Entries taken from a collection
===============
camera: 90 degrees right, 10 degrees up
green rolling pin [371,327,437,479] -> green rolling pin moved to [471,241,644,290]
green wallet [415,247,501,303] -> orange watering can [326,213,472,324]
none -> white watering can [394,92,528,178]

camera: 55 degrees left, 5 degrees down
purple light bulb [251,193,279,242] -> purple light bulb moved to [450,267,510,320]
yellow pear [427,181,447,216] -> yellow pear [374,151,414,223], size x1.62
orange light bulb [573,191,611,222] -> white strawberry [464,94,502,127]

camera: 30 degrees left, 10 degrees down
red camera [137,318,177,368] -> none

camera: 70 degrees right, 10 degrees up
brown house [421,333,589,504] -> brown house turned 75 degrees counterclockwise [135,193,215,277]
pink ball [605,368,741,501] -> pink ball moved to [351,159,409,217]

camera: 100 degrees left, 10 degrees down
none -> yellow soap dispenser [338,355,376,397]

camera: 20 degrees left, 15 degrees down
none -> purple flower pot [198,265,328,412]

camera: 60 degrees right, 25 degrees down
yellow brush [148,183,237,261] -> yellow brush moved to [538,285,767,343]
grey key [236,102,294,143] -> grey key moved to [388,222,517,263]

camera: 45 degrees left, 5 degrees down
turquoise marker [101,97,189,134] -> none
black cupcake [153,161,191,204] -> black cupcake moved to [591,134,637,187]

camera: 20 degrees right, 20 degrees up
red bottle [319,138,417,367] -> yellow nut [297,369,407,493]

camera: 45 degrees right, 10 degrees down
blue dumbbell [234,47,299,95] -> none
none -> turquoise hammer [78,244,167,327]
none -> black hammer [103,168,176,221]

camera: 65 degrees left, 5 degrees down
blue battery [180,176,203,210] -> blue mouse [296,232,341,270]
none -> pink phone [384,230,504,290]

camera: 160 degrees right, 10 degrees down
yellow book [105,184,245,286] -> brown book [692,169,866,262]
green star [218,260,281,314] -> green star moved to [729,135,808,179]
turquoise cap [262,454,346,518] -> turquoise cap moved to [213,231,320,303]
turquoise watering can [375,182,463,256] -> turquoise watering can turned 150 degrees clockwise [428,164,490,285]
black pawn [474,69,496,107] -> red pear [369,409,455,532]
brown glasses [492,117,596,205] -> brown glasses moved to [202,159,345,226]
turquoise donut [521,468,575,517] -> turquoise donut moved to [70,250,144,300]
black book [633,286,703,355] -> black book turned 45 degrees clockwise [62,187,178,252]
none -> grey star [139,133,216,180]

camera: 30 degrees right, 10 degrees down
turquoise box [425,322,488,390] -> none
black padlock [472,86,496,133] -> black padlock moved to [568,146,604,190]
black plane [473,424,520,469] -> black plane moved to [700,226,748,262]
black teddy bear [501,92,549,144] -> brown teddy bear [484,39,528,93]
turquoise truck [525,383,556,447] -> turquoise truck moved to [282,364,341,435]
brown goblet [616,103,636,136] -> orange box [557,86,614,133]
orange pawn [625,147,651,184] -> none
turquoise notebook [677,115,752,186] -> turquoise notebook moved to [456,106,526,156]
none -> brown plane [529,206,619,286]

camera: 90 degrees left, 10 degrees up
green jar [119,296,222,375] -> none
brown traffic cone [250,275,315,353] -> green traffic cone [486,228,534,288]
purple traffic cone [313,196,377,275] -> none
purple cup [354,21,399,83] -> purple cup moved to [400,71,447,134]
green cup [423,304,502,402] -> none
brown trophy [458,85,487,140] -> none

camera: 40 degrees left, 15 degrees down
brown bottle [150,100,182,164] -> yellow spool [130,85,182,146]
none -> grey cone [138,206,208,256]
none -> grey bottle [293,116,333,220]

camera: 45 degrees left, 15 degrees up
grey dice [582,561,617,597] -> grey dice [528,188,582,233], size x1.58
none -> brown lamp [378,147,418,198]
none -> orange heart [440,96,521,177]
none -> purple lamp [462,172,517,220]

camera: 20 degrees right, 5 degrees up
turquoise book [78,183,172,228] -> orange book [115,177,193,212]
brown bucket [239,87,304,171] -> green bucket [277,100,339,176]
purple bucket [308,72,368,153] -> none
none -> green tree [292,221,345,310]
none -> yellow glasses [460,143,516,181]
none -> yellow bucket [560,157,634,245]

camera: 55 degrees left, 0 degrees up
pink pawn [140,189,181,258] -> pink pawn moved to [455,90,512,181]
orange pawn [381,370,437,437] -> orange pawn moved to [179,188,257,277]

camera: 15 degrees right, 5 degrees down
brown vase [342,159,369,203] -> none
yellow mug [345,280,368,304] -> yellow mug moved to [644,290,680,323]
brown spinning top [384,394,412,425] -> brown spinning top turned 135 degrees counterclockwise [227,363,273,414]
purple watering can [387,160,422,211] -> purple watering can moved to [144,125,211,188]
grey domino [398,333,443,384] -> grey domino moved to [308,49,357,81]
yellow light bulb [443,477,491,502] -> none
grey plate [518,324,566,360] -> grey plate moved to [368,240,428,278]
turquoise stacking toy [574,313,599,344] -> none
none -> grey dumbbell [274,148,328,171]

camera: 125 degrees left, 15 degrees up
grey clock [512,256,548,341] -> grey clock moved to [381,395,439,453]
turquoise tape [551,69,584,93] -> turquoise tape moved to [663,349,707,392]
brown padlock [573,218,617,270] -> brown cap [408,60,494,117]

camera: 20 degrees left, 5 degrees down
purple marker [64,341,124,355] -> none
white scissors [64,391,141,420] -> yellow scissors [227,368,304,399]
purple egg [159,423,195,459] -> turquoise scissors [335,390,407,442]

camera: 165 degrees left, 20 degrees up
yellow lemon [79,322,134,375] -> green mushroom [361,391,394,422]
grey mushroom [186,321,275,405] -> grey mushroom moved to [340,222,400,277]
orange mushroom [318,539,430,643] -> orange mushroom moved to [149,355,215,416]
===============
### Task objective
Start at the first line of the entries above. Set down each line exactly through the one with "none -> white watering can [394,92,528,178]", and stop there.

### Response for this exercise
camera: 90 degrees right, 10 degrees up
green rolling pin [371,327,437,479] -> green rolling pin moved to [471,241,644,290]
green wallet [415,247,501,303] -> orange watering can [326,213,472,324]
none -> white watering can [394,92,528,178]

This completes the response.